Exercise directions:
Exactly transcribe the span of lines from the one containing "U1 pin in-: GND -> FB" through the final line of the entries, inclusive, and nothing outside it. Exclude the pictures.

Supplied data:
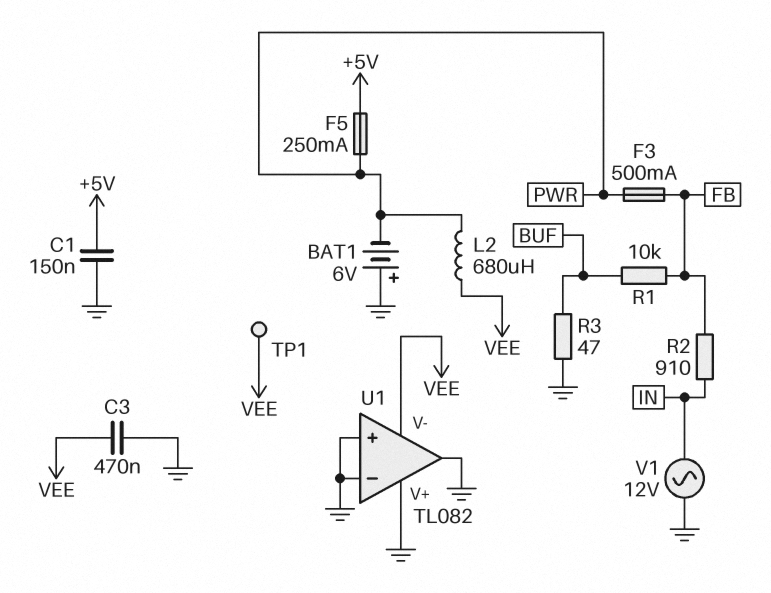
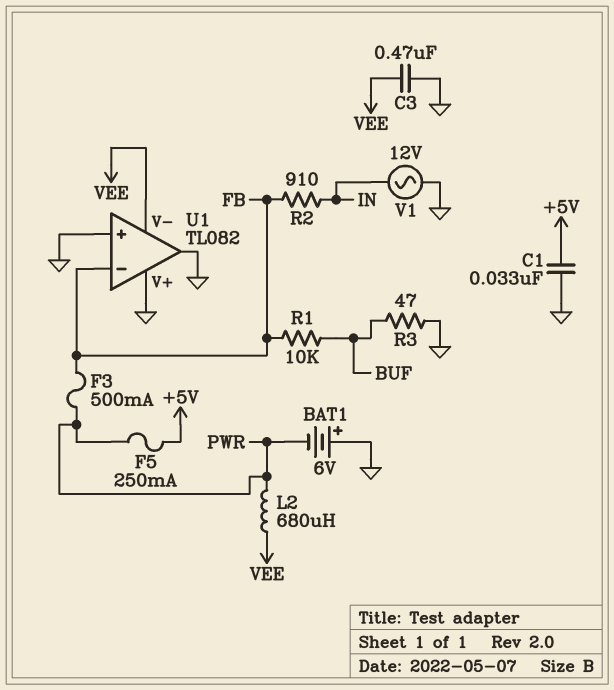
C1: 150nF (+5V, GND) -> 33nF (+5V, GND)
TP1: test point (VEE) -> none
U1 pin in-: GND -> FB

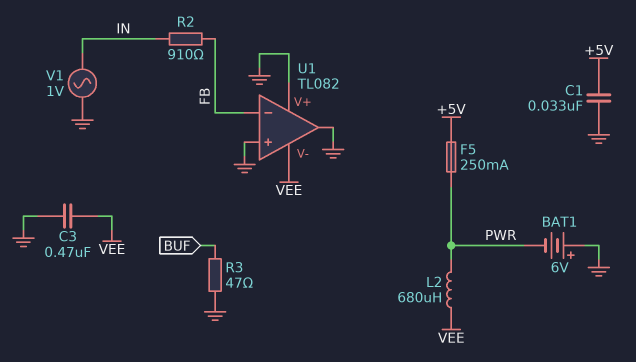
F3: 500mA (FB, PWR) -> none
R1: 10k (BUF, FB) -> none
V1: AC 12V (GND, IN) -> AC 1V (GND, IN)

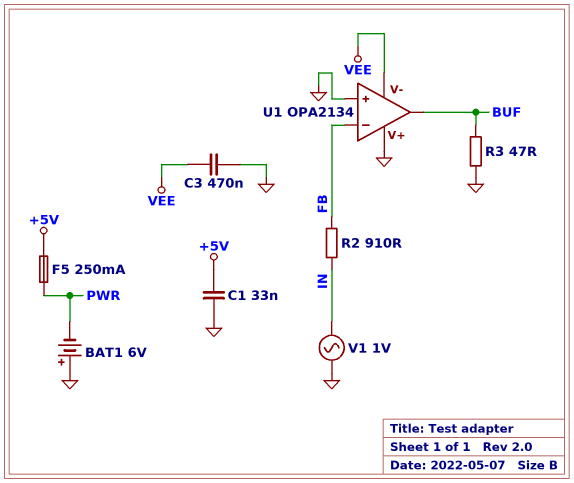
L2: 680uH (PWR, VEE) -> none
U1: TL082 -> OPA2134
U1 pin out: GND -> BUF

The answer:
U1 pin in-: GND -> FB

F3: 500mA (FB, PWR) -> none
R1: 10k (BUF, FB) -> none
V1: AC 12V (GND, IN) -> AC 1V (GND, IN)

L2: 680uH (PWR, VEE) -> none
U1: TL082 -> OPA2134
U1 pin out: GND -> BUF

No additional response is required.